• _Instruction_
Filter the listing below, copying every line in which the word "turned" appears.

• _Extracted records_

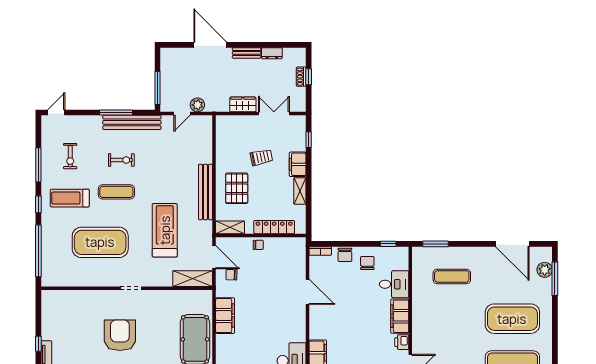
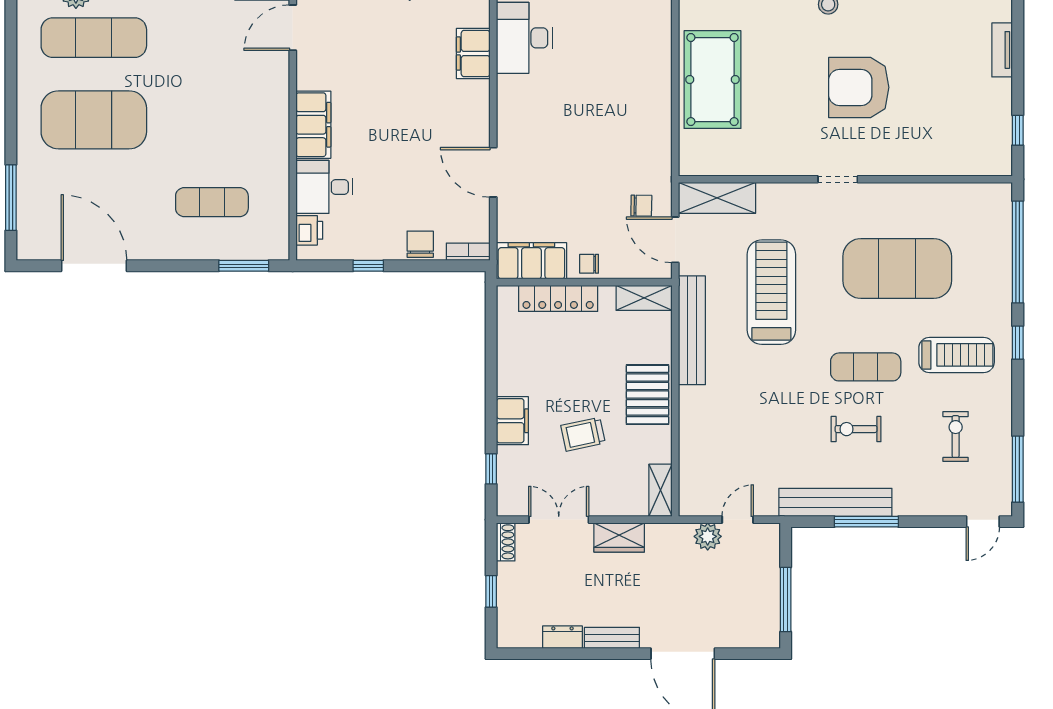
shoe rack: (301, 77) -> (506, 542), moved
window: (157, 88) -> (786, 600), moved
double door: (274, 114) -> (559, 520), swing flipped
window: (38, 165) -> (1018, 469), moved
pallet: (237, 188) -> (648, 395), moved
shelving: (300, 191) -> (660, 490), moved
bench: (205, 192) -> (692, 330), moved
treadmill: (165, 230) -> (771, 292), turned 180
window: (388, 244) -> (368, 266), moved
chair: (367, 263) -> (377, 228), removed
plant: (545, 270) -> (31, 215), removed
filing cabinet: (225, 316) -> (531, 261), moved, turned 90
armchair: (120, 335) -> (859, 87), turned 90
printer: (402, 342) -> (309, 230), moved
window: (38, 344) -> (1018, 130), moved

• _Output of the task_
treadmill: (165, 230) -> (771, 292), turned 180
filing cabinet: (225, 316) -> (531, 261), moved, turned 90
armchair: (120, 335) -> (859, 87), turned 90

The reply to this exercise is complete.